>> BEGIN
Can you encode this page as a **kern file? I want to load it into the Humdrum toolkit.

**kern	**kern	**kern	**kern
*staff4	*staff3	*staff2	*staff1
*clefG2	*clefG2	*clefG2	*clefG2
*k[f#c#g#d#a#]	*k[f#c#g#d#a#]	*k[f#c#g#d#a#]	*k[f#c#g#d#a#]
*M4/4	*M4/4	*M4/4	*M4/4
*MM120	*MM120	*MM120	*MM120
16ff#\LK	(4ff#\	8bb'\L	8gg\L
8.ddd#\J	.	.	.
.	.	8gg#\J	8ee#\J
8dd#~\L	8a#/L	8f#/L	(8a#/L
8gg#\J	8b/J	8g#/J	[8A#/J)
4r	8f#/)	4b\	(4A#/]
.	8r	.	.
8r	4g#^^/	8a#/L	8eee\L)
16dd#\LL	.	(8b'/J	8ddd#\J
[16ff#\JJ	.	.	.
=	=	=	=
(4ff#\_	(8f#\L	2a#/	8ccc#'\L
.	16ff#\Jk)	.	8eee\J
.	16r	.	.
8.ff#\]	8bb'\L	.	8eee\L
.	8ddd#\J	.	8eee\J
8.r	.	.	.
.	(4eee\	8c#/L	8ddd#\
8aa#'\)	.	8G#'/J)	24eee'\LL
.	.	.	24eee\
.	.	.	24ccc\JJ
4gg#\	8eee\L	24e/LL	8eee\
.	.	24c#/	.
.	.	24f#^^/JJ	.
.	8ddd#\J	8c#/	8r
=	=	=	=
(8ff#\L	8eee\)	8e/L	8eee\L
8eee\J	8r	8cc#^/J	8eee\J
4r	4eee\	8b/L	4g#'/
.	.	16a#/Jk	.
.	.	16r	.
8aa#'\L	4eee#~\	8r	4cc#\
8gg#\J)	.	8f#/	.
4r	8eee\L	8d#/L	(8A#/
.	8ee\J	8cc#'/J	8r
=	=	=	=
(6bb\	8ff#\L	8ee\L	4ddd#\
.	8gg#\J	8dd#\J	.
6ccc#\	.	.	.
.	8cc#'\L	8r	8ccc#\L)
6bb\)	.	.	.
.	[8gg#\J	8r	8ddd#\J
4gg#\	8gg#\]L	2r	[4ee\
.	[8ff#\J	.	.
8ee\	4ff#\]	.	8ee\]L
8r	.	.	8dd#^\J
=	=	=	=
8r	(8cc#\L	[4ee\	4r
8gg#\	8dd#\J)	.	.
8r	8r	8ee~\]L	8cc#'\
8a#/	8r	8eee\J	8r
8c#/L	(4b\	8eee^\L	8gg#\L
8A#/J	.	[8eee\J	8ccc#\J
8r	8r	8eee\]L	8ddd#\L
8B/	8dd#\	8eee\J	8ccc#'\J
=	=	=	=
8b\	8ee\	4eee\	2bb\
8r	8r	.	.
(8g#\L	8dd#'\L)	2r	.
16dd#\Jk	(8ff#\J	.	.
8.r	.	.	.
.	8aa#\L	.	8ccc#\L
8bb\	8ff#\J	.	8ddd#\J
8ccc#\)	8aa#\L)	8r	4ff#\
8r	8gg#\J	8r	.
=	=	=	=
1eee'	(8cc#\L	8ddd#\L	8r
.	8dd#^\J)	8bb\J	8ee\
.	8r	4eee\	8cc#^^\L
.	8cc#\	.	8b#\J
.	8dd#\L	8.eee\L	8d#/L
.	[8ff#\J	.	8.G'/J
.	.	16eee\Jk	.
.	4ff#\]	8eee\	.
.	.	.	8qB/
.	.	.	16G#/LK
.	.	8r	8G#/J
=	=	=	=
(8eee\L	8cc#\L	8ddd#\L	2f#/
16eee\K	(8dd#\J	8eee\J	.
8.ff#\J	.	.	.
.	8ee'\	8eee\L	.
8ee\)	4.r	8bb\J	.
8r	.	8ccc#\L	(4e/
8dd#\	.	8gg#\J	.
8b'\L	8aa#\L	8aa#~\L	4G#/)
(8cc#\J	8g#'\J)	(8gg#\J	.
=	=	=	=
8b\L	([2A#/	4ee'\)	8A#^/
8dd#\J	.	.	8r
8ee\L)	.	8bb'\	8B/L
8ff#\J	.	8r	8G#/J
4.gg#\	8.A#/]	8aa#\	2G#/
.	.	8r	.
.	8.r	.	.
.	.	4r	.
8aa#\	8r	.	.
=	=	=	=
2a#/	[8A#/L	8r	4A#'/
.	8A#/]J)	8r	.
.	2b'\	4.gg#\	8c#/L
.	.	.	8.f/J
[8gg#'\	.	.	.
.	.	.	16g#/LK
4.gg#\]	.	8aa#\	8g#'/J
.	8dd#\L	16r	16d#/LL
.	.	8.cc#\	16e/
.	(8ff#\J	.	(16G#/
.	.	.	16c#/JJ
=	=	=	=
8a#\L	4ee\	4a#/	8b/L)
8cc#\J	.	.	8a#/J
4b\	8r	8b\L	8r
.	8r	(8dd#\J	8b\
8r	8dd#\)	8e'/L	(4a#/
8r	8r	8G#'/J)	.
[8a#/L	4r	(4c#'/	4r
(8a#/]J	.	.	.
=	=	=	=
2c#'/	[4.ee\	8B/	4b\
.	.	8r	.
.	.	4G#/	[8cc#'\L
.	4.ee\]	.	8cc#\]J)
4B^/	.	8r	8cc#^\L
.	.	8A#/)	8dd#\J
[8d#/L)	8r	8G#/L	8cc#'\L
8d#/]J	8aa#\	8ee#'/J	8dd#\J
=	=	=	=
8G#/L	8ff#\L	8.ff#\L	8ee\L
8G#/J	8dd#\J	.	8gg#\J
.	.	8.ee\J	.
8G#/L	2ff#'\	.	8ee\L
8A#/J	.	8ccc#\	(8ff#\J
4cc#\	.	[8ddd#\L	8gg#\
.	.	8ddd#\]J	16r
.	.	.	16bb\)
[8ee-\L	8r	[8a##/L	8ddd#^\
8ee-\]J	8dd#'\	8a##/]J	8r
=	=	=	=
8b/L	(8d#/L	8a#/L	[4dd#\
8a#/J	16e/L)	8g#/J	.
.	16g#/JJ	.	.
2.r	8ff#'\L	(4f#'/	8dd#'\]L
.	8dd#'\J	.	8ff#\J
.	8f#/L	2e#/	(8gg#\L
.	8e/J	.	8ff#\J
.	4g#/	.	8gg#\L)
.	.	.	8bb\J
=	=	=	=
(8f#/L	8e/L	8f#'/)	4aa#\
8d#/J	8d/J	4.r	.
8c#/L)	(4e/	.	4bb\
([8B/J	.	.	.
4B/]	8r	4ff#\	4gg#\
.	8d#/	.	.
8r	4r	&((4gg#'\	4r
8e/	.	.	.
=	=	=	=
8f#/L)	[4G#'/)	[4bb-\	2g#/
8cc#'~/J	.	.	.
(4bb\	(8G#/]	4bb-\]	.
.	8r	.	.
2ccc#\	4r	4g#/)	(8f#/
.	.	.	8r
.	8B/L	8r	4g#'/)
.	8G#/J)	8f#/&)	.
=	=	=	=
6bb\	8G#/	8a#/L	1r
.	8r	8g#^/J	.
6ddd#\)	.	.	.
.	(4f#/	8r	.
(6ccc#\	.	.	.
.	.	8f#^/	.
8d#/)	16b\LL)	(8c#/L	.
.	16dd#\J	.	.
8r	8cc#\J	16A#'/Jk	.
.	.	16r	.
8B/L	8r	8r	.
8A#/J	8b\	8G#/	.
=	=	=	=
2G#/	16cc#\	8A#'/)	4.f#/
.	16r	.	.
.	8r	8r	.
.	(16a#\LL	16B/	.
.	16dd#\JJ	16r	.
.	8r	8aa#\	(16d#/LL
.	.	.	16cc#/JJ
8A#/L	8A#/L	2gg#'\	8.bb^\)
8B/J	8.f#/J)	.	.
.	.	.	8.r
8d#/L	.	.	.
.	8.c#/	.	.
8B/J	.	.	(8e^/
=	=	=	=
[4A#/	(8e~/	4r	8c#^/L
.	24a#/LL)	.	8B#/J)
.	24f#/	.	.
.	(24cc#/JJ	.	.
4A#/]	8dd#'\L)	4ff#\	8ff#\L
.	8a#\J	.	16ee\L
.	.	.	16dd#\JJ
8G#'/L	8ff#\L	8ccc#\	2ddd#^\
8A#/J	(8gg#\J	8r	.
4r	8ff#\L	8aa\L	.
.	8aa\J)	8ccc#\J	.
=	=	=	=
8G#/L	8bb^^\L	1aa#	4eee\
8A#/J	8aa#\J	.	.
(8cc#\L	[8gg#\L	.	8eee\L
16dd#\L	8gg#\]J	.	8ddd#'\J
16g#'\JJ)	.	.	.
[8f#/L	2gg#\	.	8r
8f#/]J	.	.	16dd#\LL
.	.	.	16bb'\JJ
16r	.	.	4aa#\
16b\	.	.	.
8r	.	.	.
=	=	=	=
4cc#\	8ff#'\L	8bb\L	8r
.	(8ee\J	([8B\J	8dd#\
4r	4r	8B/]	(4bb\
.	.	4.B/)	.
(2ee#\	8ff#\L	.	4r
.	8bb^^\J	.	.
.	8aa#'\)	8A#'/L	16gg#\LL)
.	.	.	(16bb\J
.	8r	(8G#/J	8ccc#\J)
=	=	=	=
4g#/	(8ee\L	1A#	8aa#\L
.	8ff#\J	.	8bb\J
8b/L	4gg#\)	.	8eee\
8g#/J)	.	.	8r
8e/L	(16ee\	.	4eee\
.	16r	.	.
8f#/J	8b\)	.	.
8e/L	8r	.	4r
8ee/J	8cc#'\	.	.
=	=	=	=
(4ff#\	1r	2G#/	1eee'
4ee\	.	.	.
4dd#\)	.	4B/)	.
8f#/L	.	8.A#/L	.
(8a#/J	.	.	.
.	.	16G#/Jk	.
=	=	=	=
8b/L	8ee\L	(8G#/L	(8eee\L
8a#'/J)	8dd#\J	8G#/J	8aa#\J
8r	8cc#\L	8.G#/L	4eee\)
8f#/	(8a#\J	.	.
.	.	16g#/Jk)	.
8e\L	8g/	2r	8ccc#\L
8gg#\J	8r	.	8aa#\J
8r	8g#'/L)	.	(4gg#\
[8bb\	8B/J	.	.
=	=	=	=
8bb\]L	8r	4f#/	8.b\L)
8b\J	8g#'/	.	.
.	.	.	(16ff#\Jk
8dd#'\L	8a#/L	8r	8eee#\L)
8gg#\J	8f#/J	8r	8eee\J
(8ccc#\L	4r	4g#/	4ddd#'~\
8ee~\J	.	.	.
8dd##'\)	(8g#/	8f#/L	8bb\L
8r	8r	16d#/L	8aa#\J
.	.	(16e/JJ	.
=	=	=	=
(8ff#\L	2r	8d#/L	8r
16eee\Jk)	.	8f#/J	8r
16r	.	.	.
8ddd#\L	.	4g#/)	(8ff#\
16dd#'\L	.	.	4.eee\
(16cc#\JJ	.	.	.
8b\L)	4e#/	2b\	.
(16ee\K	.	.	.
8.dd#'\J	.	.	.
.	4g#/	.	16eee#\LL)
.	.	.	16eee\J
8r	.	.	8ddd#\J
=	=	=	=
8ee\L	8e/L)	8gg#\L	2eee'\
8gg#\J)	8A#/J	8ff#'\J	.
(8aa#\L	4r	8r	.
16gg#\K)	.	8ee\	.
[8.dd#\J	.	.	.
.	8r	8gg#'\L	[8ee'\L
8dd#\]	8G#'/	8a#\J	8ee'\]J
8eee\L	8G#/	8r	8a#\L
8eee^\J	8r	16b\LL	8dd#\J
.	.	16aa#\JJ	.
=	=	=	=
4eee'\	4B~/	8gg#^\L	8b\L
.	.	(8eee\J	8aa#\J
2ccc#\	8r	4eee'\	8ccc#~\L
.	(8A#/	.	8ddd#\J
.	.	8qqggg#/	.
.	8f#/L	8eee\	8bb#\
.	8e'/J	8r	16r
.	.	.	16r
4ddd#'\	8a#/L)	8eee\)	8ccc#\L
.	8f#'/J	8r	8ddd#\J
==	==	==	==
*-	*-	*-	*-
>> END
§ Problem to solve: Count the lines in the entries above that contain the string "kern", matching case exactly. Reply with the number only.

§ Response for this exercise: 2